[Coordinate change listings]
=== Section Start ===
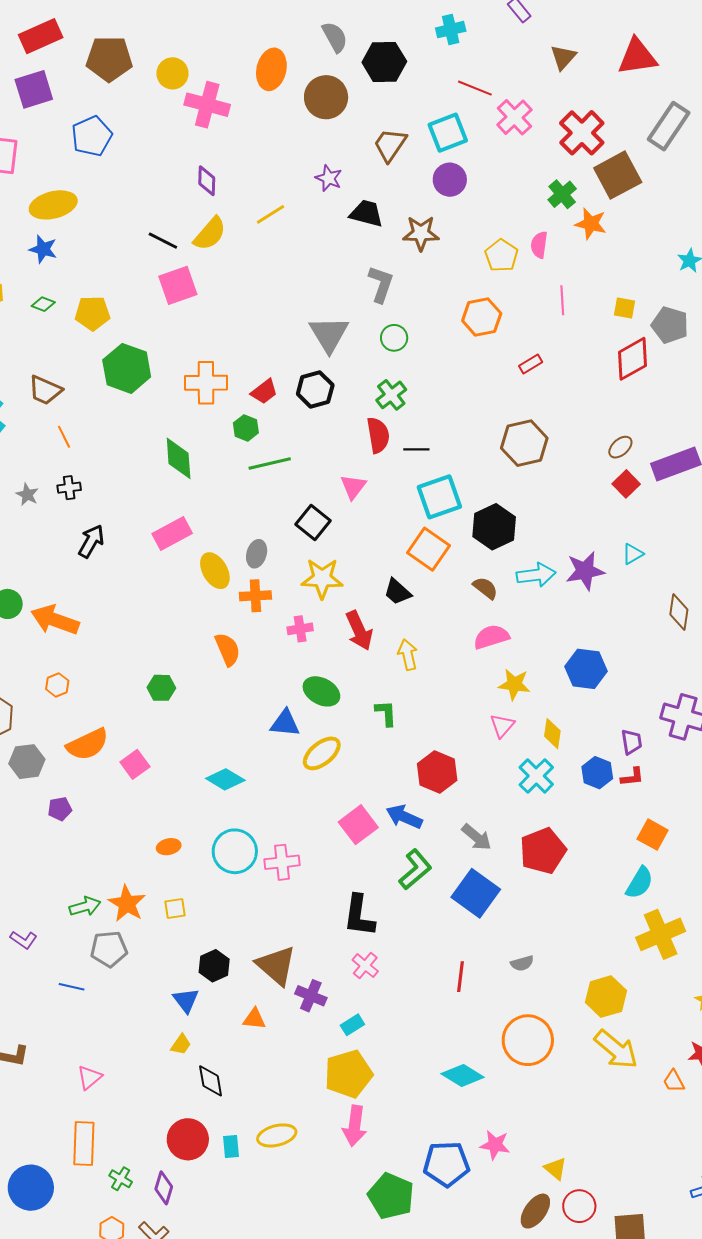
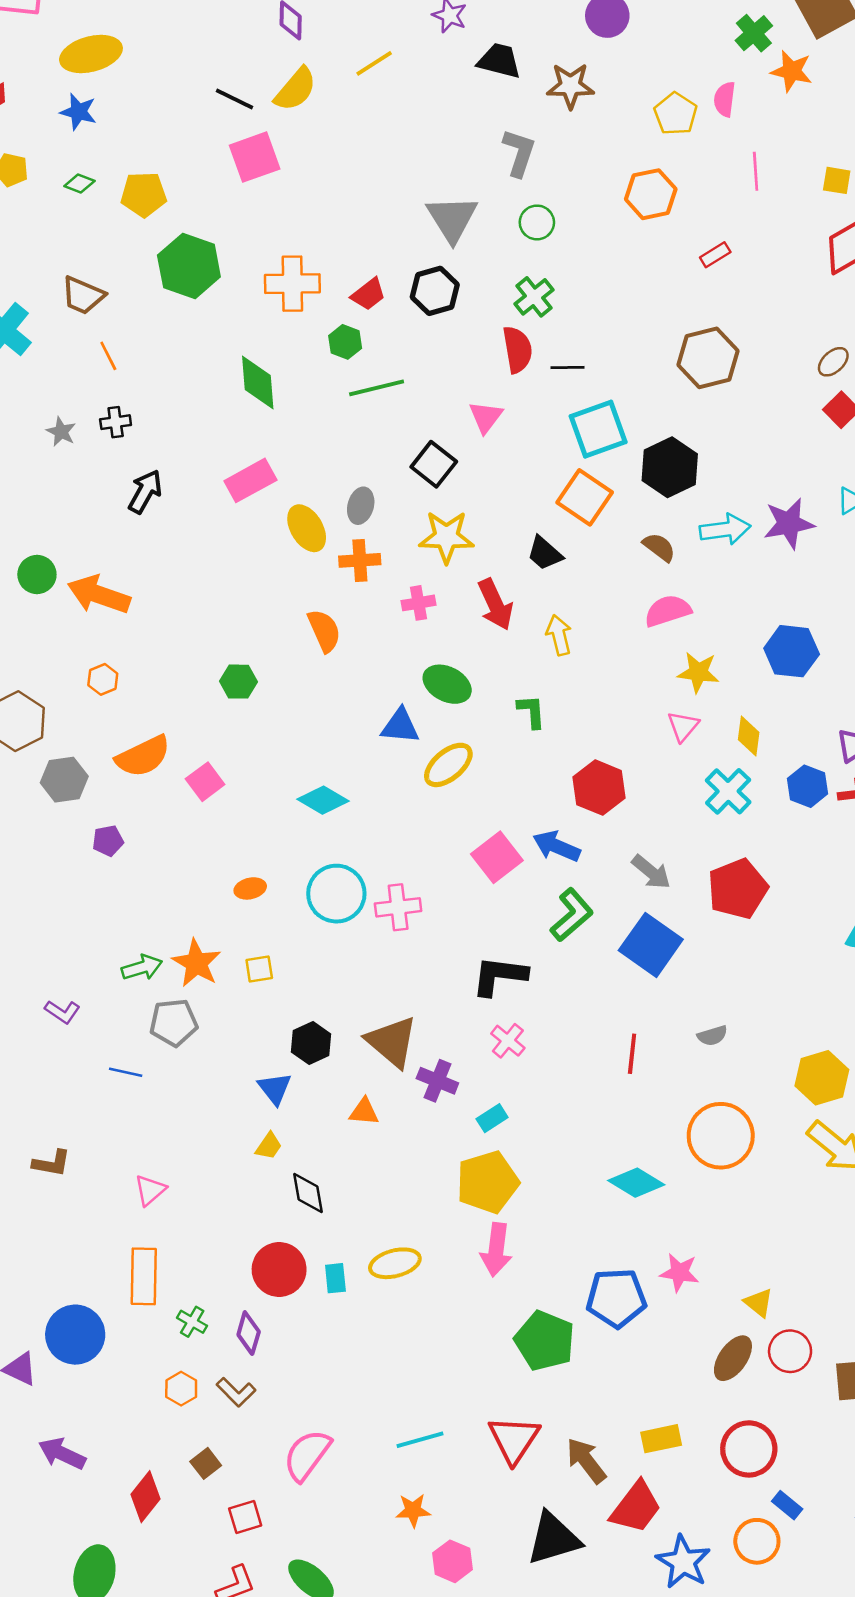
black L-shape: (359, 916) -> (499, 976), turned 90

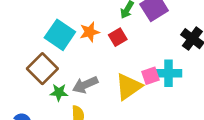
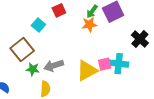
orange star: (90, 32) -> (89, 24), moved
cyan square: (60, 35) -> (38, 25), size x0.6
red square: (118, 37) -> (59, 10), moved

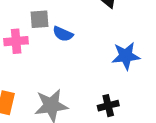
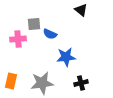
blue star: (126, 56) -> (66, 57), moved

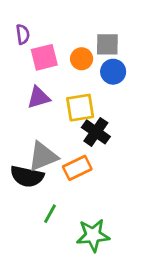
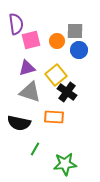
purple semicircle: (23, 34) -> (16, 24), size x1.5
yellow square: (80, 108) -> (56, 75), turned -30
gray triangle: (43, 156) -> (30, 92), moved, turned 40
orange rectangle: (77, 168) -> (54, 117), turned 30

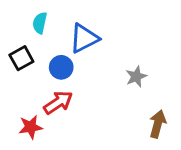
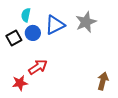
blue circle: (61, 67) -> (33, 33), moved
gray star: (136, 76) -> (86, 22), moved, size x1.5

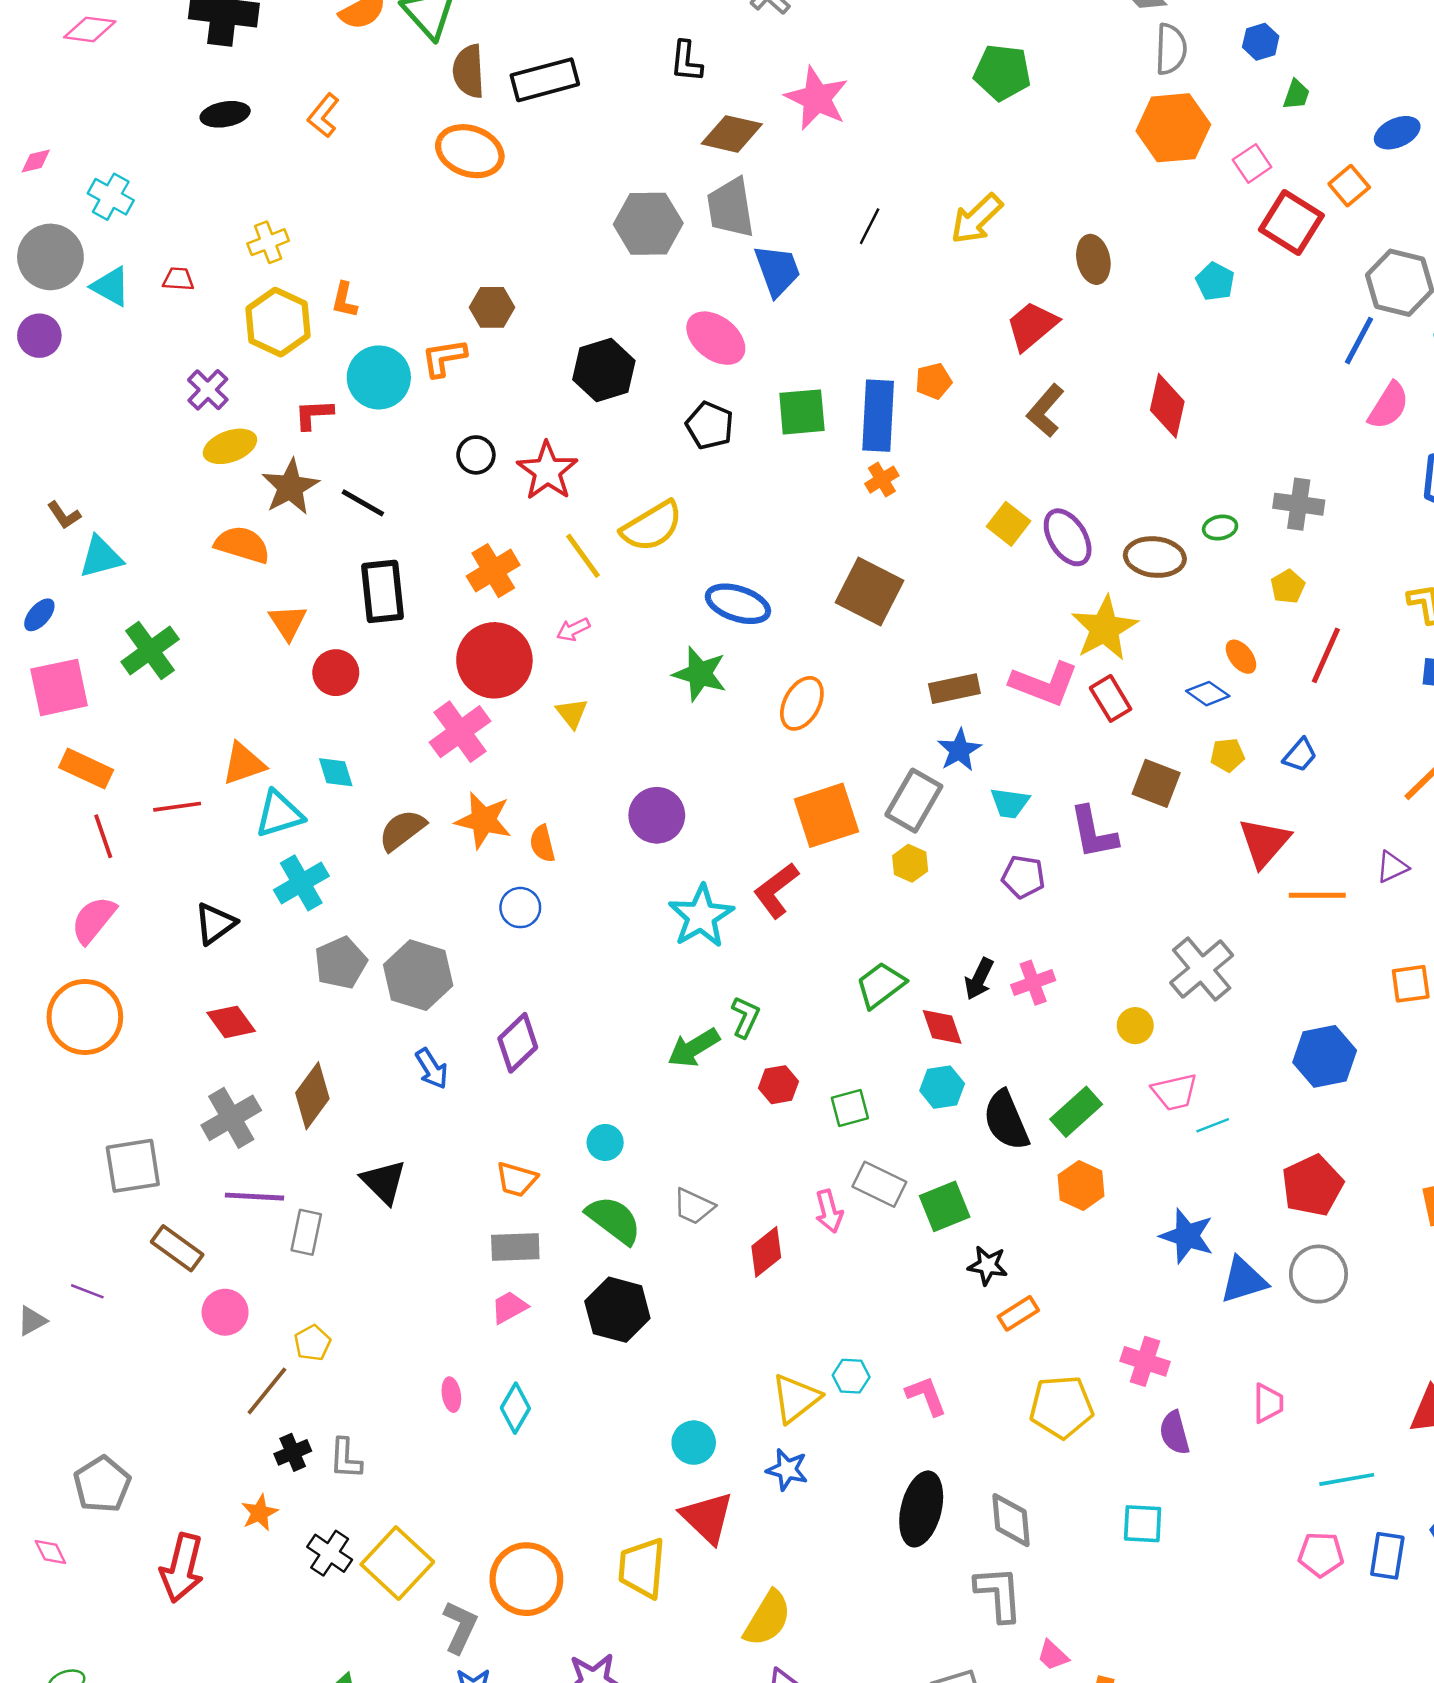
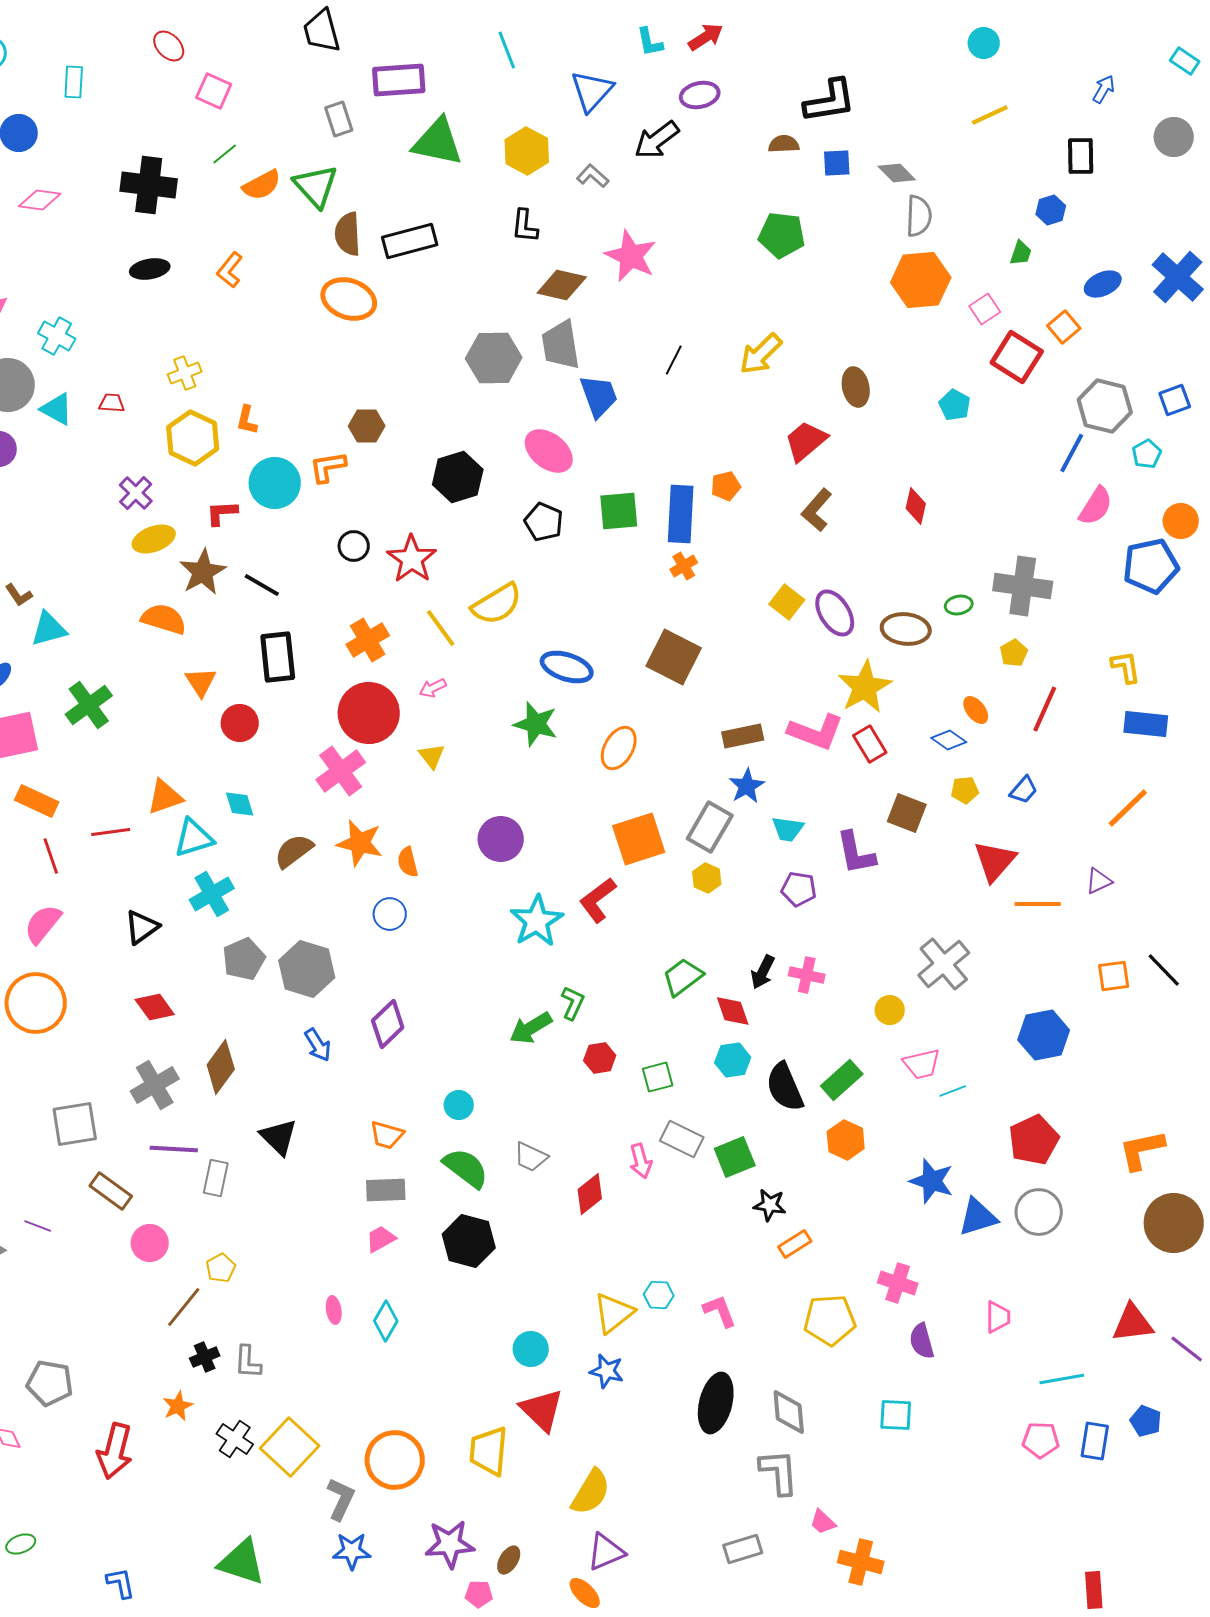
blue hexagon: (1261, 42) -> (1051, 210), moved
red diamond: (1167, 406) -> (916, 506), size x0.7
gray cross: (1299, 504) -> (1023, 586), size x1.4
pink cross: (1033, 983) -> (807, 975), turned 32
gray pentagon: (102, 1484) -> (50, 1383), turned -30

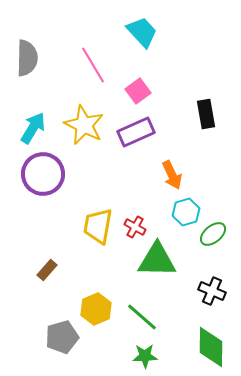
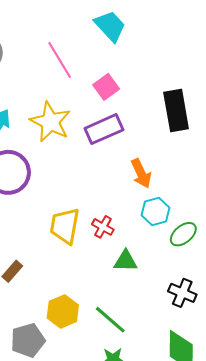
black rectangle: (206, 114) -> (176, 111), size x1.4
green triangle: (157, 260) -> (126, 261), size x0.6

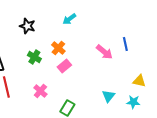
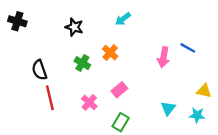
blue line: (125, 44) -> (188, 48), turned -48
pink arrow: (104, 52) -> (163, 57), turned 60
pink rectangle: (64, 66) -> (119, 90), moved

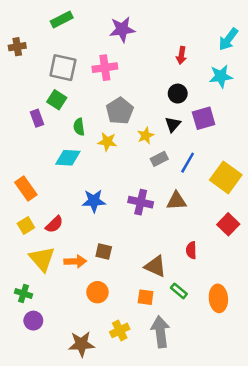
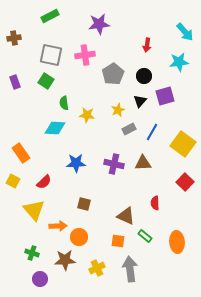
cyan arrow: (228, 39) -> (185, 32), turned -78
gray pentagon: (120, 111) -> (113, 74), moved
purple rectangle: (37, 118) -> (15, 82), moved
yellow square: (26, 226) -> (13, 181), moved, turned -32
orange arrow: (75, 261) -> (58, 226), moved
green cross: (23, 293) -> (32, 253), moved
purple circle: (33, 321) -> (40, 279), moved
brown star: (81, 344) -> (65, 260), moved

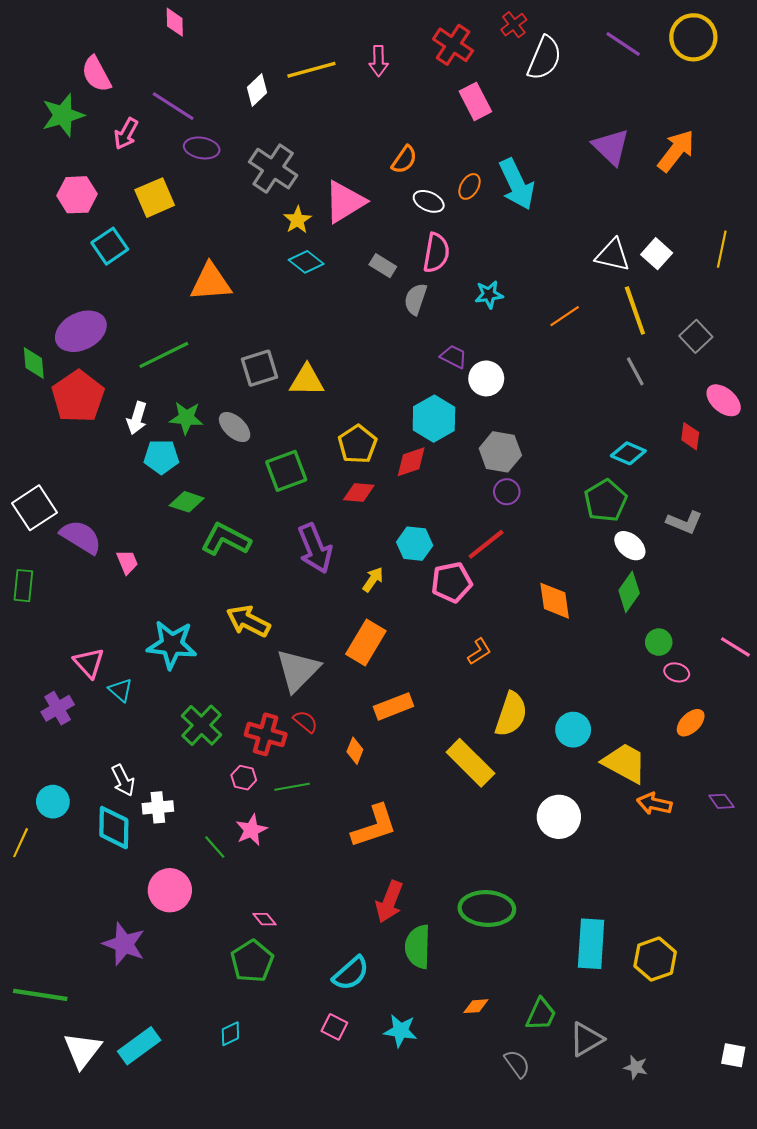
=== Section End ===
AIM OF THE EXERCISE
Find each line of the data above that holds the word "arrow", then copy it.

ANSWER SECTION
pink arrow: (104, 52) -> (163, 57), turned 60
cyan arrow: (228, 39) -> (185, 32), turned -78
orange arrow: (75, 261) -> (58, 226), moved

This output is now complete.